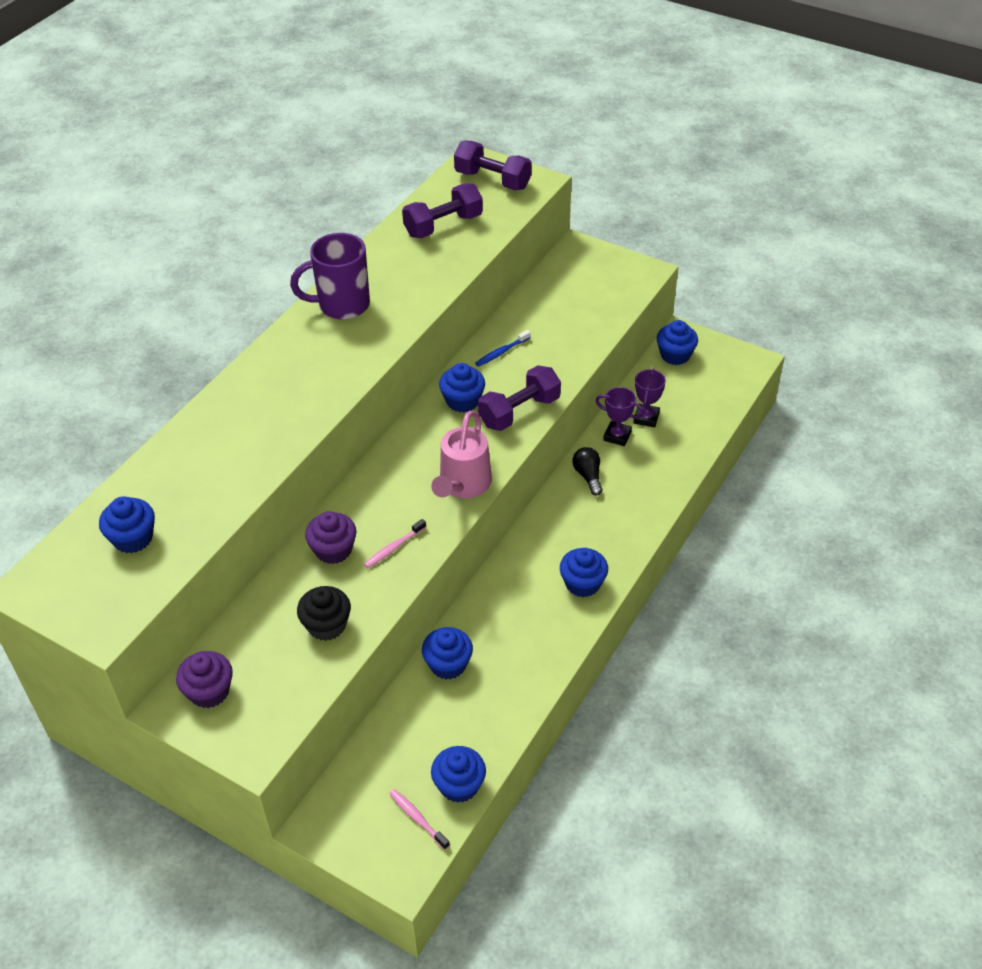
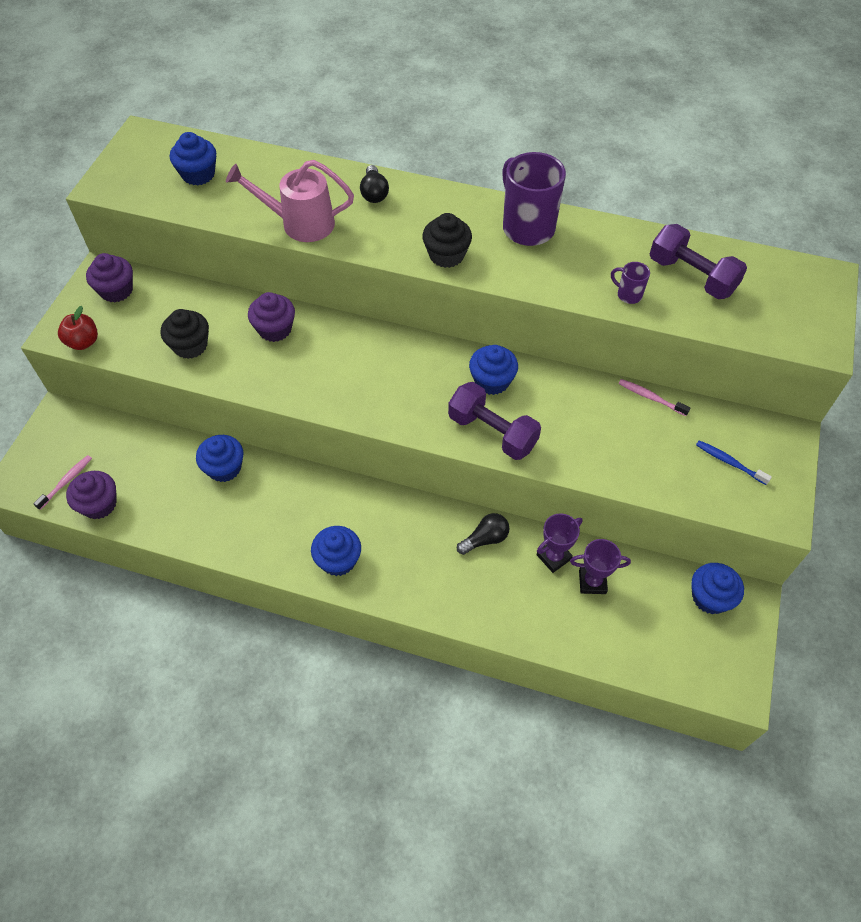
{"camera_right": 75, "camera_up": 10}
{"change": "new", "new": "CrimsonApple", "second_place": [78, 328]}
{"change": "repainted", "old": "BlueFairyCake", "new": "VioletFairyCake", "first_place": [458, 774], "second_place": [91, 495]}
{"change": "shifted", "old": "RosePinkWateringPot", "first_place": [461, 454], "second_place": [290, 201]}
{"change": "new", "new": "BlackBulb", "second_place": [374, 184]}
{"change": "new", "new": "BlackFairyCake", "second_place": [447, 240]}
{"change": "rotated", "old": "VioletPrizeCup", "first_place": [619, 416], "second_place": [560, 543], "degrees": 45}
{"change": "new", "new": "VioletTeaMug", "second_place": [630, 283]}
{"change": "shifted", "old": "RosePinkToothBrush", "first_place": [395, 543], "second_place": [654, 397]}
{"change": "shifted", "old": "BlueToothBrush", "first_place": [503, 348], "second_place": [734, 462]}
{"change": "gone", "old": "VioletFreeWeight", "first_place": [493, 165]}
****
**What this task involves**
Output every entry above exactly as written, but omit the pictures.

**Solution for this task**
{"camera_right": 75, "camera_up": 10}
{"change": "new", "new": "CrimsonApple", "second_place": [78, 328]}
{"change": "repainted", "old": "BlueFairyCake", "new": "VioletFairyCake", "first_place": [458, 774], "second_place": [91, 495]}
{"change": "shifted", "old": "RosePinkWateringPot", "first_place": [461, 454], "second_place": [290, 201]}
{"change": "new", "new": "BlackBulb", "second_place": [374, 184]}
{"change": "new", "new": "BlackFairyCake", "second_place": [447, 240]}
{"change": "rotated", "old": "VioletPrizeCup", "first_place": [619, 416], "second_place": [560, 543], "degrees": 45}
{"change": "new", "new": "VioletTeaMug", "second_place": [630, 283]}
{"change": "shifted", "old": "RosePinkToothBrush", "first_place": [395, 543], "second_place": [654, 397]}
{"change": "shifted", "old": "BlueToothBrush", "first_place": [503, 348], "second_place": [734, 462]}
{"change": "gone", "old": "VioletFreeWeight", "first_place": [493, 165]}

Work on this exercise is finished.